THE PROBLEM →
Omit all images, then repeat exactly the lines below from the one containing "P201 pin 1: GND -> VRAW" through the one containing "CN3 pin 1: VS -> W10", both ends included.

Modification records
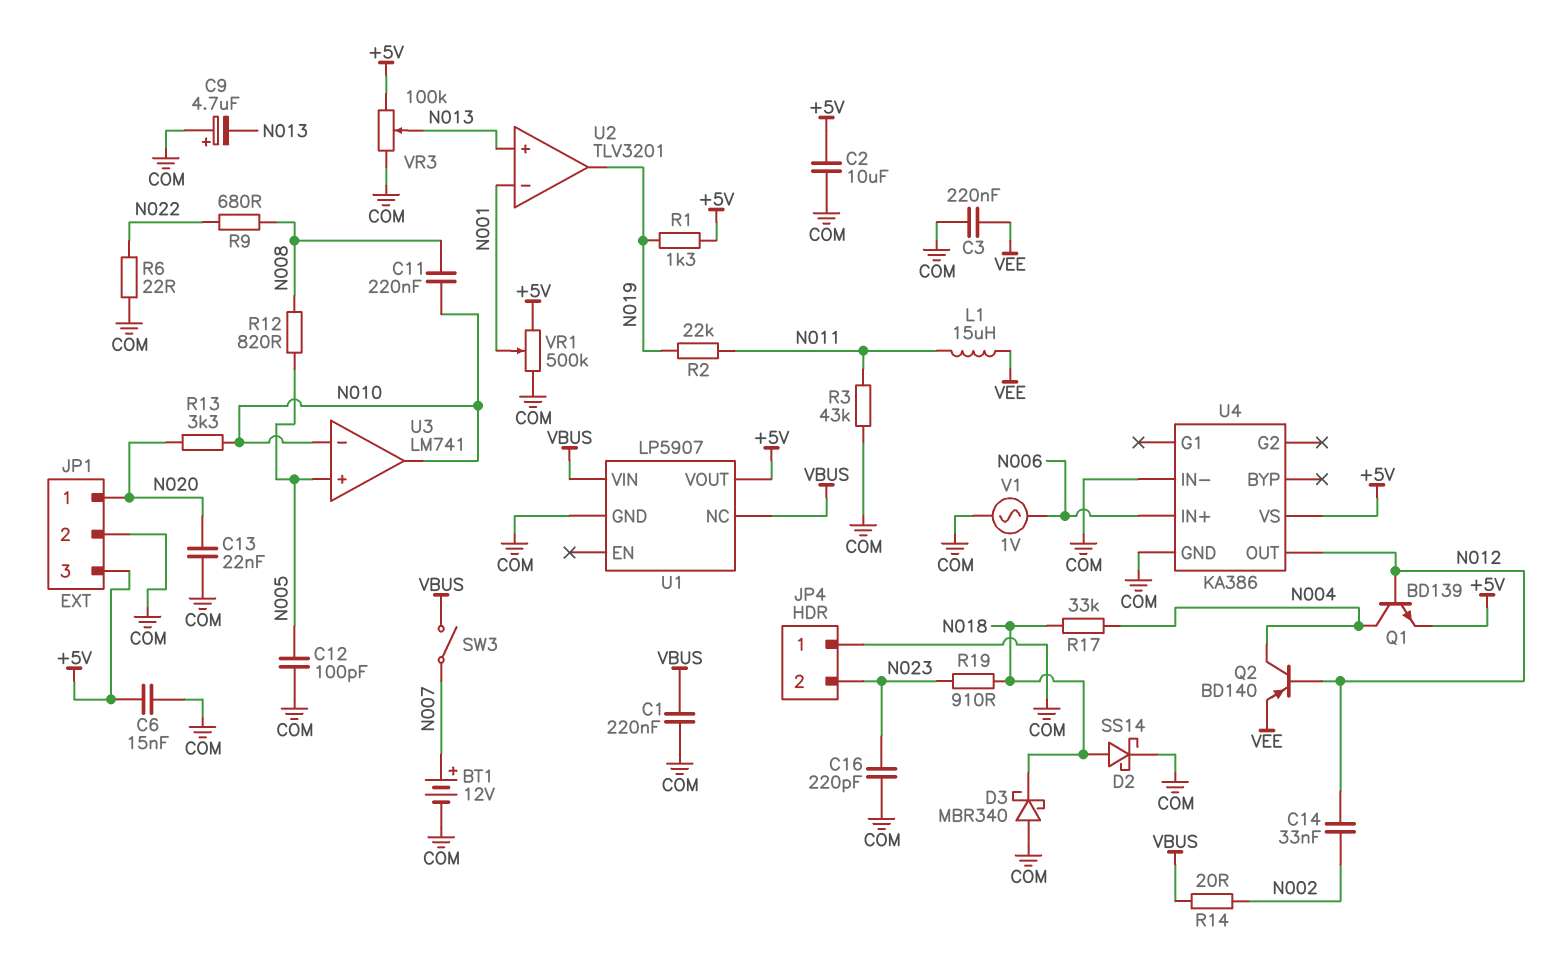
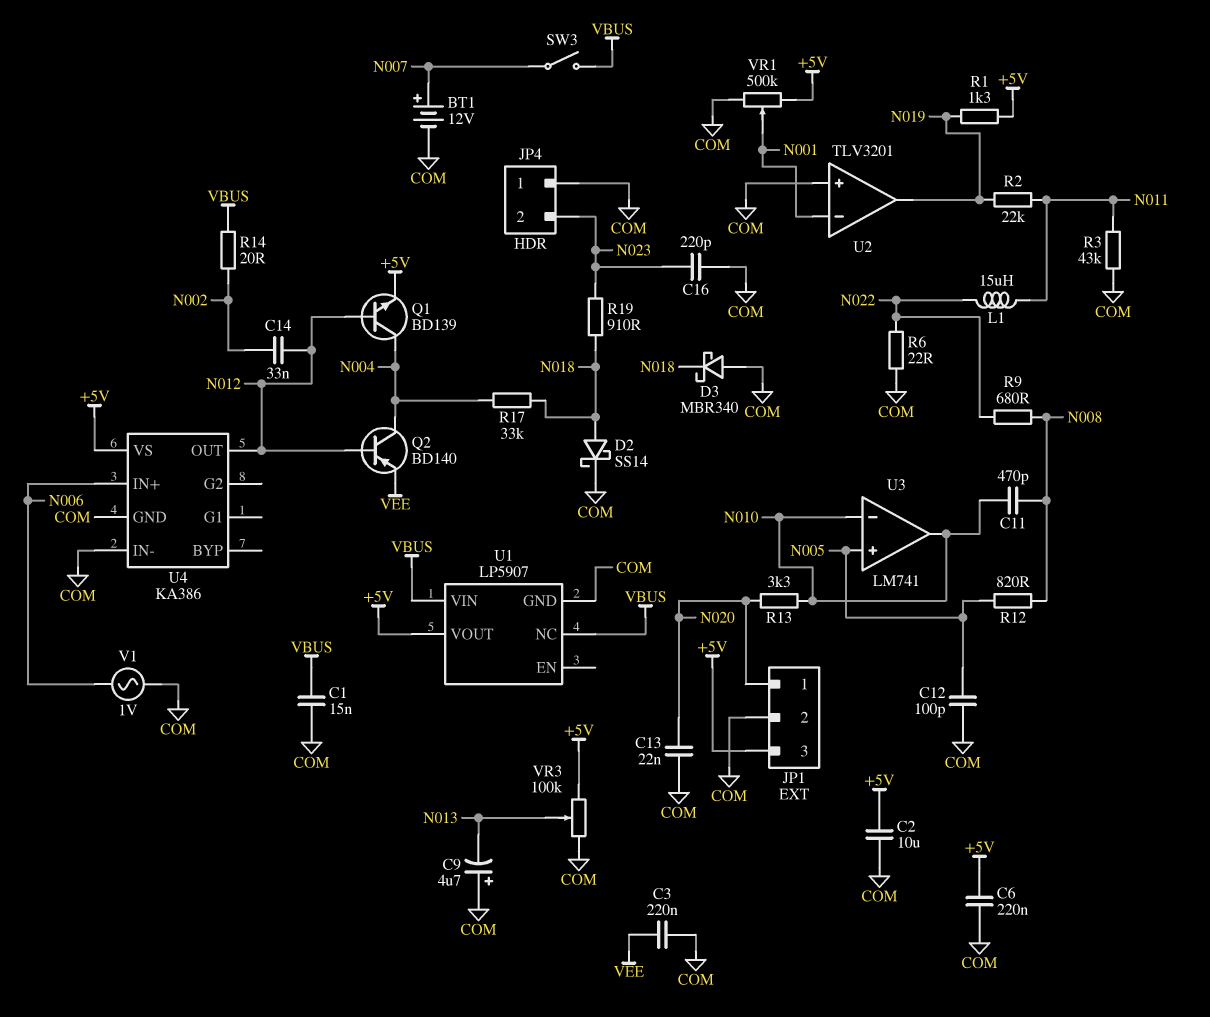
C1: 220nF (COM, VBUS) -> 15nF (COM, VBUS)
C6: 15nF (+5V, COM) -> 220nF (+5V, COM)
C11: 220nF (N008, N010) -> 470pF (N008, N010)
L1: 15uH (N011, VEE) -> 15uH (N011, N022)
U2 pin in+: N013 -> COM

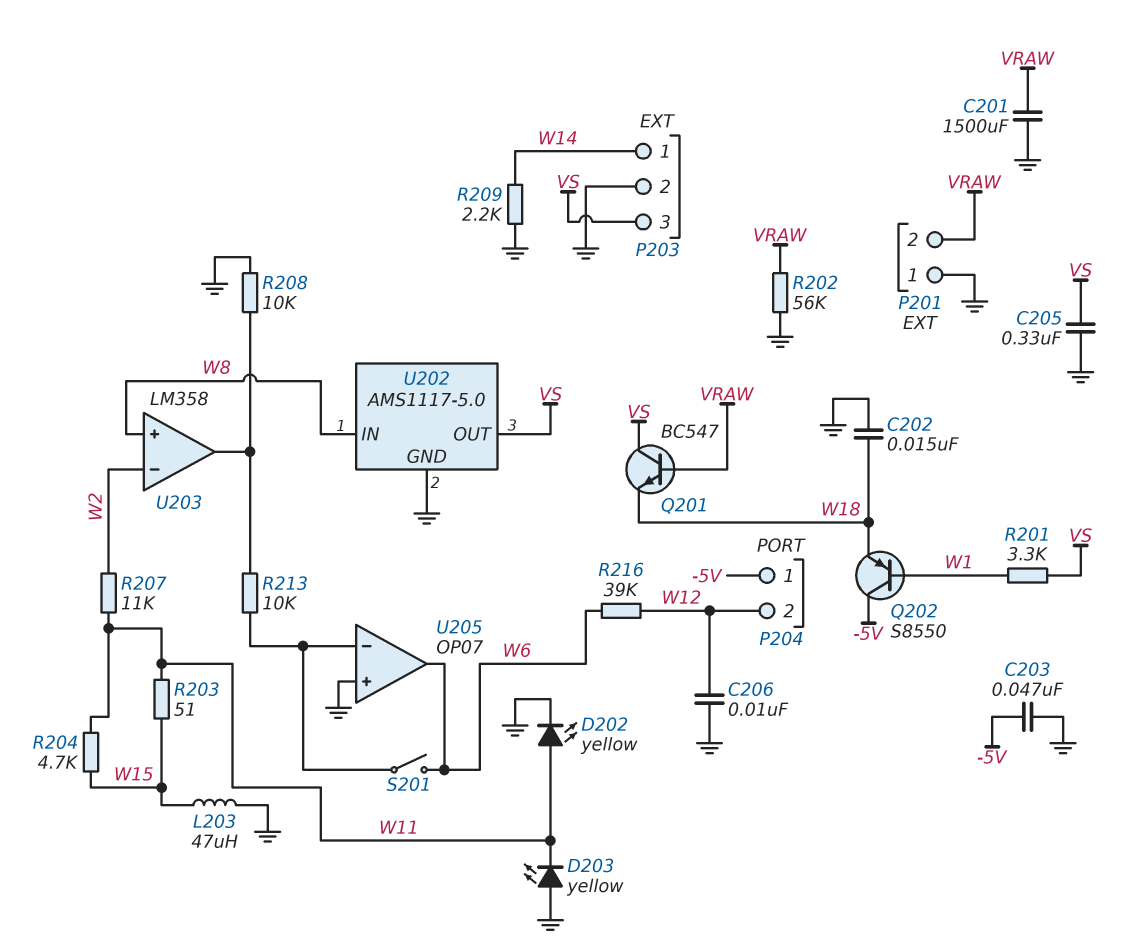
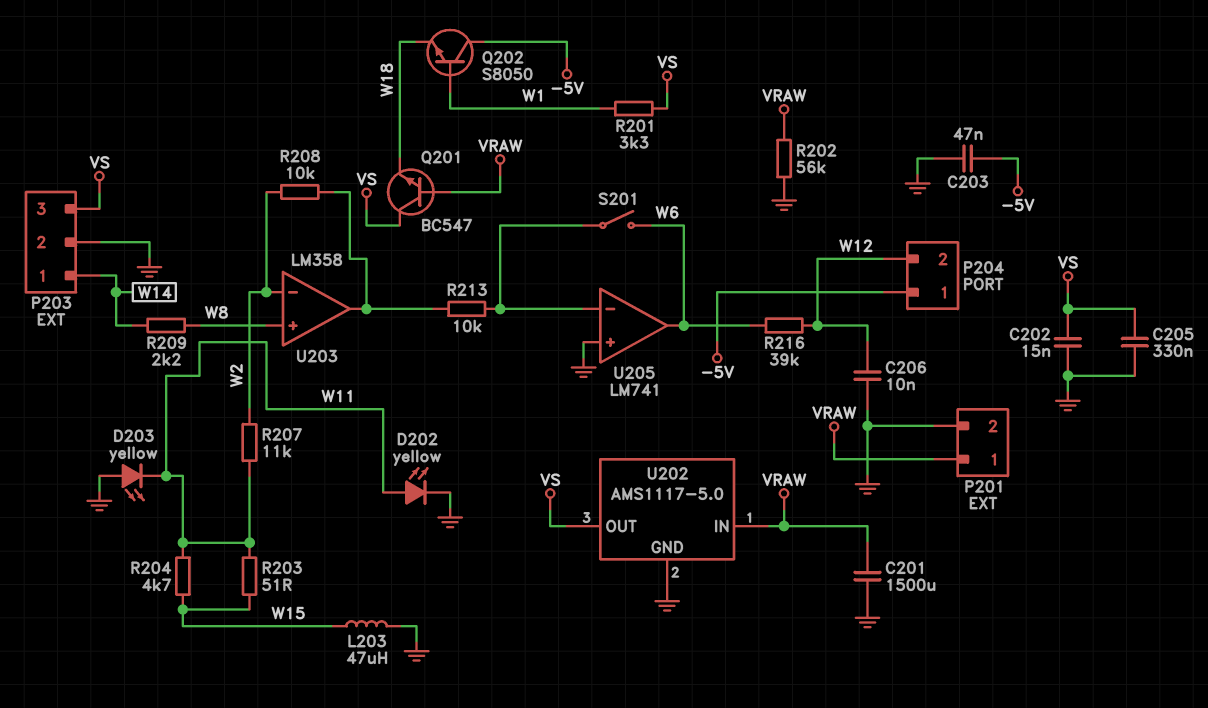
C202: 15nF (GND, W18) -> 15nF (GND, VS)
P201 pin 1: GND -> VRAW
P201 pin 2: VRAW -> GND
Q202: PNP S8550 (B W1, C -5V, E W18) -> NPN S8050 (B W1, C -5V, E W18)
R208: 10k (GND, U203/out) -> 10k (U203/out, W2)
R209: 2.2k (GND, W14) -> 2.2k (W8, W14)
U202 pin IN: W8 -> VRAW
U205: OP07 -> LM741

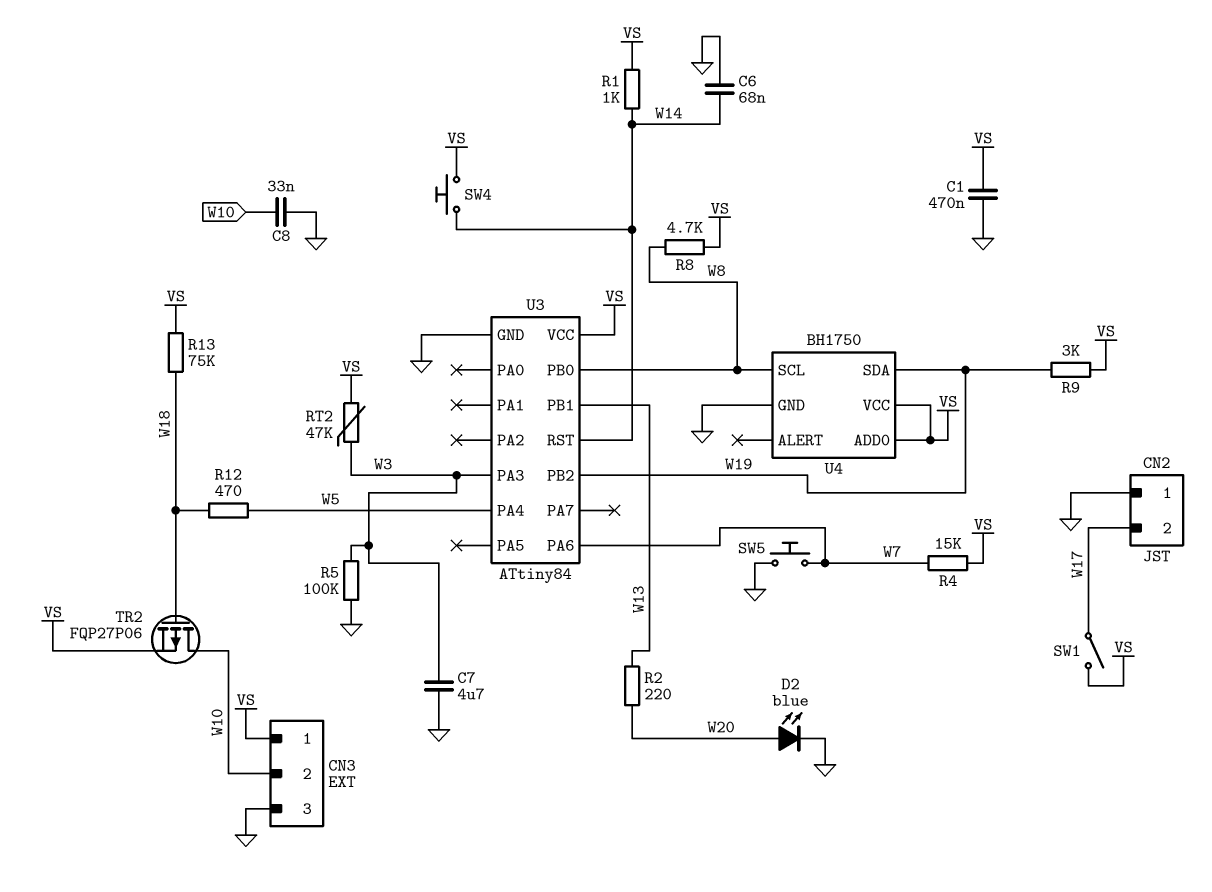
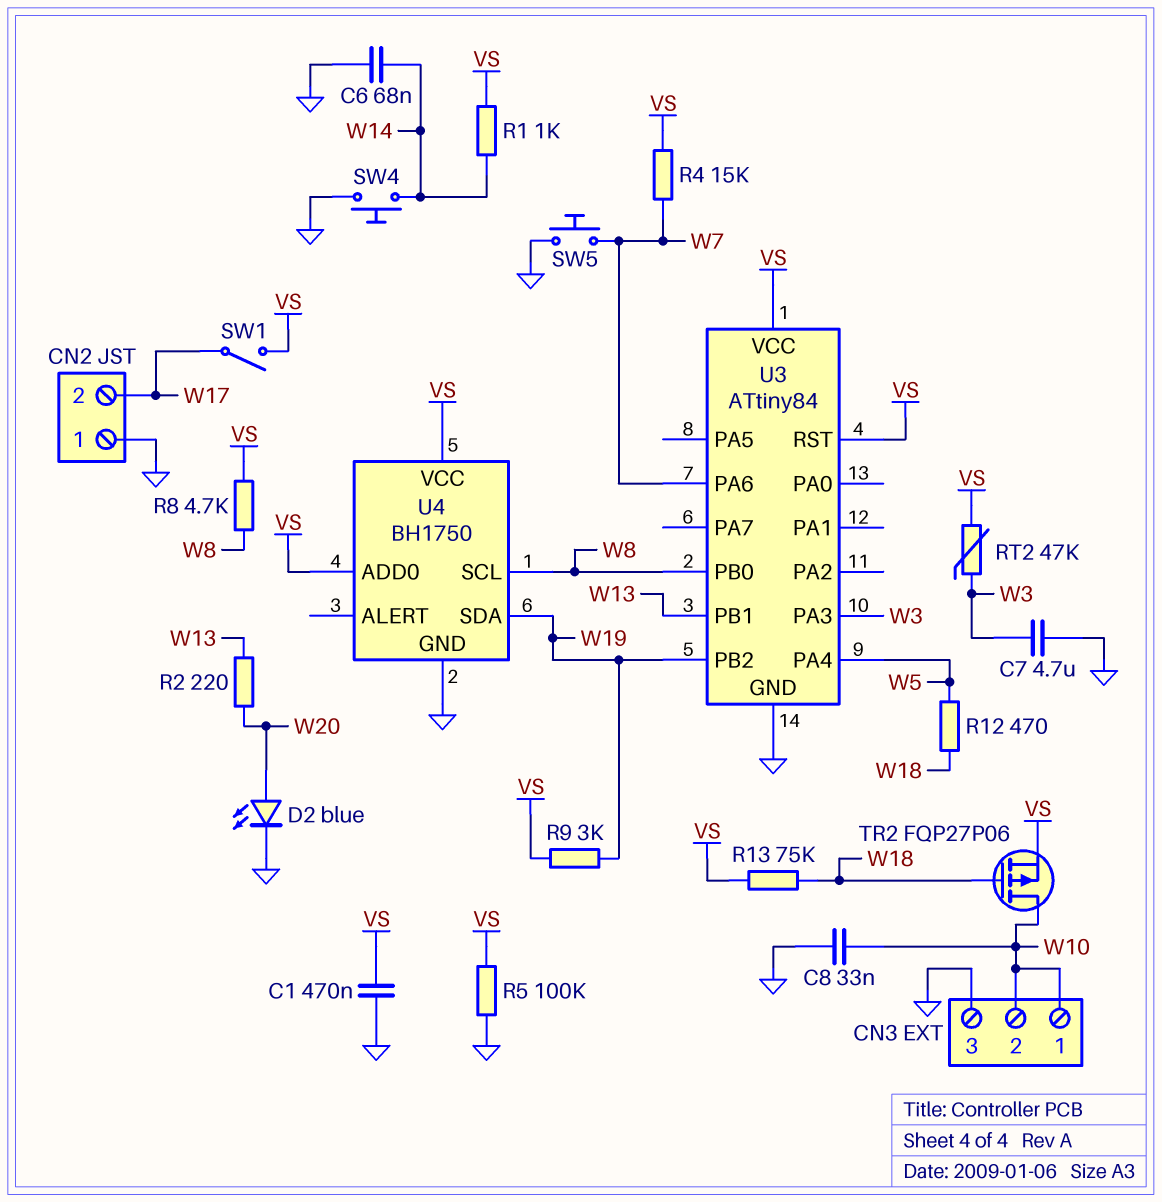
CN3 pin 1: VS -> W10
R5: 100k (GND, W3) -> 100k (GND, VS)
SW4: button (VS, W14) -> button (GND, W14)
U3 pin RST: W14 -> VS

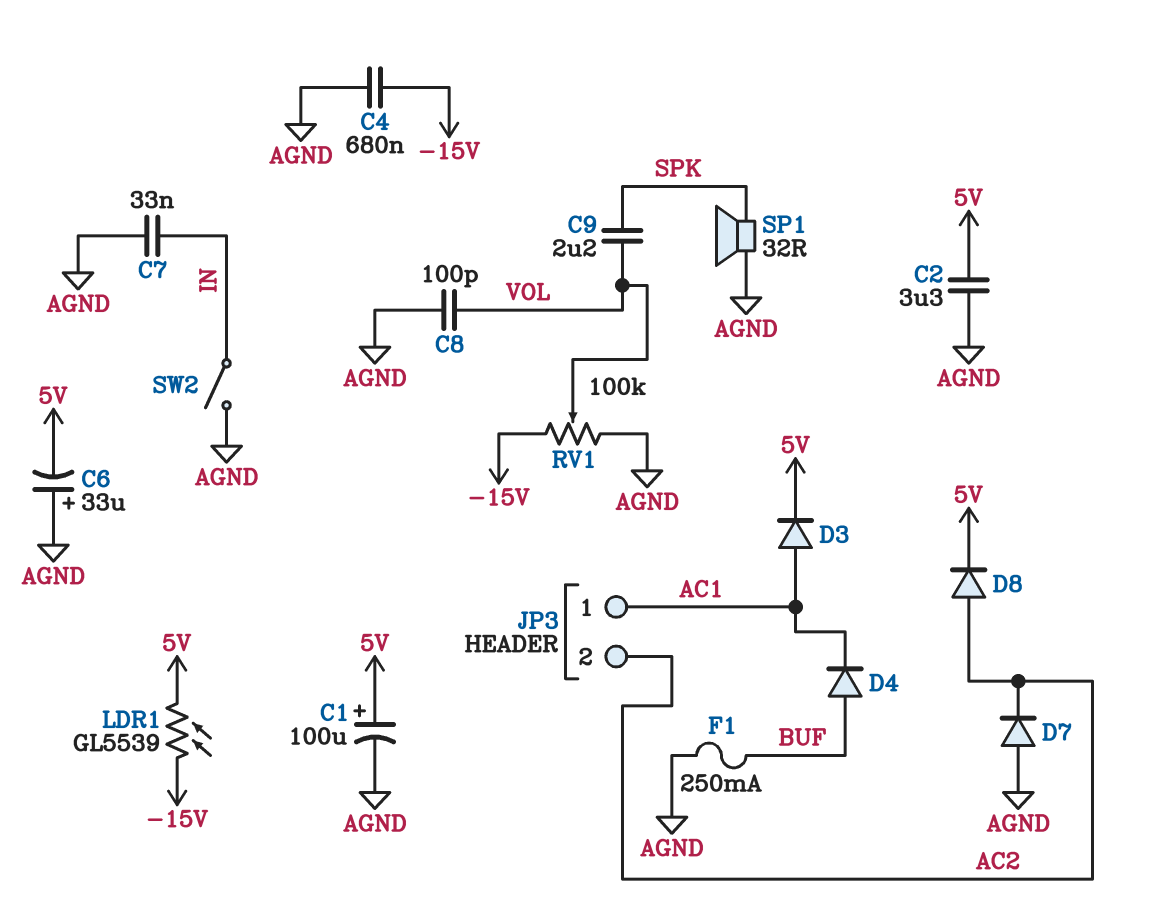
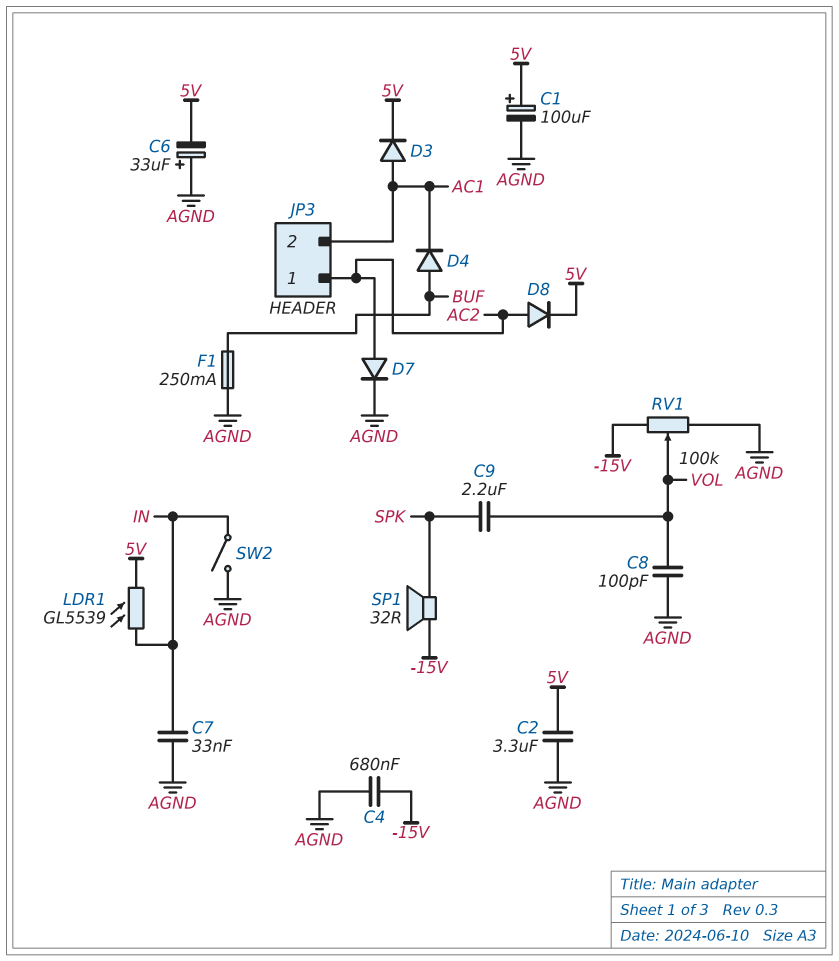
D7: diode (A AGND, K AC2) -> diode (A AC2, K AGND)
JP3 pin 1: AC1 -> AC2
JP3 pin 2: AC2 -> AC1
LDR1: GL5539 (-15V, 5V) -> GL5539 (5V, IN)
SP1: speaker 32R (AGND, SPK) -> speaker 32R (-15V, SPK)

THE ANSWER →
P201 pin 1: GND -> VRAW
P201 pin 2: VRAW -> GND
Q202: PNP S8550 (B W1, C -5V, E W18) -> NPN S8050 (B W1, C -5V, E W18)
R208: 10k (GND, U203/out) -> 10k (U203/out, W2)
R209: 2.2k (GND, W14) -> 2.2k (W8, W14)
U202 pin IN: W8 -> VRAW
U205: OP07 -> LM741

CN3 pin 1: VS -> W10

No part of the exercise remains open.